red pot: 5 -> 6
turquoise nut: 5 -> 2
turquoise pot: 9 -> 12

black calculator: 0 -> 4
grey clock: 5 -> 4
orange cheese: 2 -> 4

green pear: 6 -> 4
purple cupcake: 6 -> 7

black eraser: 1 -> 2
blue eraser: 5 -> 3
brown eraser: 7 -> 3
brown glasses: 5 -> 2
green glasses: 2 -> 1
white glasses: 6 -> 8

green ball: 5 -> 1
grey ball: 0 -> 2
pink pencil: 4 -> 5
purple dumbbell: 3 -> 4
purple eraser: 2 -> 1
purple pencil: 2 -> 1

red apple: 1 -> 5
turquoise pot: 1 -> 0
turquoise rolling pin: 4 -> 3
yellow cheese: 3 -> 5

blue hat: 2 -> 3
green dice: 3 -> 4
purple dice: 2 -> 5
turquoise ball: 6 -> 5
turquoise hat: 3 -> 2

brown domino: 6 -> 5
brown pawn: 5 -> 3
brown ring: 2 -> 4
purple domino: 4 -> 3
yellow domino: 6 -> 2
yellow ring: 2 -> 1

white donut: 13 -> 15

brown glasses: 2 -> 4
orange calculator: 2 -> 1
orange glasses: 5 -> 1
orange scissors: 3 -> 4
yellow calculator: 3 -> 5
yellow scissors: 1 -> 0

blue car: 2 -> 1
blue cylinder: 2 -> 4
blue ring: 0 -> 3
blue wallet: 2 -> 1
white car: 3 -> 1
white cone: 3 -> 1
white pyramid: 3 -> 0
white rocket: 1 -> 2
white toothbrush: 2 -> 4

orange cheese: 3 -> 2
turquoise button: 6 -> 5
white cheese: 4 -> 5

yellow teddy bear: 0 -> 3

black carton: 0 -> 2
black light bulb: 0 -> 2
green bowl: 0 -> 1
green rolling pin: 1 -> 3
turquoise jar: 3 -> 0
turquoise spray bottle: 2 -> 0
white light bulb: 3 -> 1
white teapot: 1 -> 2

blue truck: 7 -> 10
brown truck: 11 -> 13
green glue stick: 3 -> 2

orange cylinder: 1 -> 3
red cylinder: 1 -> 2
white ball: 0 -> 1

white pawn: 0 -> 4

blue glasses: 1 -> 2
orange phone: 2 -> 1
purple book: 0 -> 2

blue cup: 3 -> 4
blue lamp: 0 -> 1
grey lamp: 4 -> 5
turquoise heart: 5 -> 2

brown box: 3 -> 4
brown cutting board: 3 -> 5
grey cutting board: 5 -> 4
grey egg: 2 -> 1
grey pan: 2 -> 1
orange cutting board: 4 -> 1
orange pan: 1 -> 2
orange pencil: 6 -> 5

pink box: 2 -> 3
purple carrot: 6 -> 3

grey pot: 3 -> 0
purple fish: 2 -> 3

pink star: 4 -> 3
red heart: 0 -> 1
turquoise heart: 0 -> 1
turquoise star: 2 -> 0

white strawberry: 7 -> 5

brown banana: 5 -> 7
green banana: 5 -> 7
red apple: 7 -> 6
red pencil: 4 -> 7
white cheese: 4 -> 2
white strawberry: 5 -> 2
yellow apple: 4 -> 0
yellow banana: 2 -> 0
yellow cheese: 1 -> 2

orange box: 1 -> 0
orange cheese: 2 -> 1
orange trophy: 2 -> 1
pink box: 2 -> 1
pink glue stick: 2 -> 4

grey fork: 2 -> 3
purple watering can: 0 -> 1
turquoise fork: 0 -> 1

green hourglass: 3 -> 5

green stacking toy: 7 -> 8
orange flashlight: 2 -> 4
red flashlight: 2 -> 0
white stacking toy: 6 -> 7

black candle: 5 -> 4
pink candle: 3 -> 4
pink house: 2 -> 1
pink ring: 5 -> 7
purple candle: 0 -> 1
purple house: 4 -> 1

_Task directions_
Scan the entries above for the line containing "grey lamp: 4 -> 5", and copy it and all lines after it exactly, down to and including the line containing "pink house: 2 -> 1".

_Response to this exercise_
grey lamp: 4 -> 5
turquoise heart: 5 -> 2

brown box: 3 -> 4
brown cutting board: 3 -> 5
grey cutting board: 5 -> 4
grey egg: 2 -> 1
grey pan: 2 -> 1
orange cutting board: 4 -> 1
orange pan: 1 -> 2
orange pencil: 6 -> 5

pink box: 2 -> 3
purple carrot: 6 -> 3

grey pot: 3 -> 0
purple fish: 2 -> 3

pink star: 4 -> 3
red heart: 0 -> 1
turquoise heart: 0 -> 1
turquoise star: 2 -> 0

white strawberry: 7 -> 5

brown banana: 5 -> 7
green banana: 5 -> 7
red apple: 7 -> 6
red pencil: 4 -> 7
white cheese: 4 -> 2
white strawberry: 5 -> 2
yellow apple: 4 -> 0
yellow banana: 2 -> 0
yellow cheese: 1 -> 2

orange box: 1 -> 0
orange cheese: 2 -> 1
orange trophy: 2 -> 1
pink box: 2 -> 1
pink glue stick: 2 -> 4

grey fork: 2 -> 3
purple watering can: 0 -> 1
turquoise fork: 0 -> 1

green hourglass: 3 -> 5

green stacking toy: 7 -> 8
orange flashlight: 2 -> 4
red flashlight: 2 -> 0
white stacking toy: 6 -> 7

black candle: 5 -> 4
pink candle: 3 -> 4
pink house: 2 -> 1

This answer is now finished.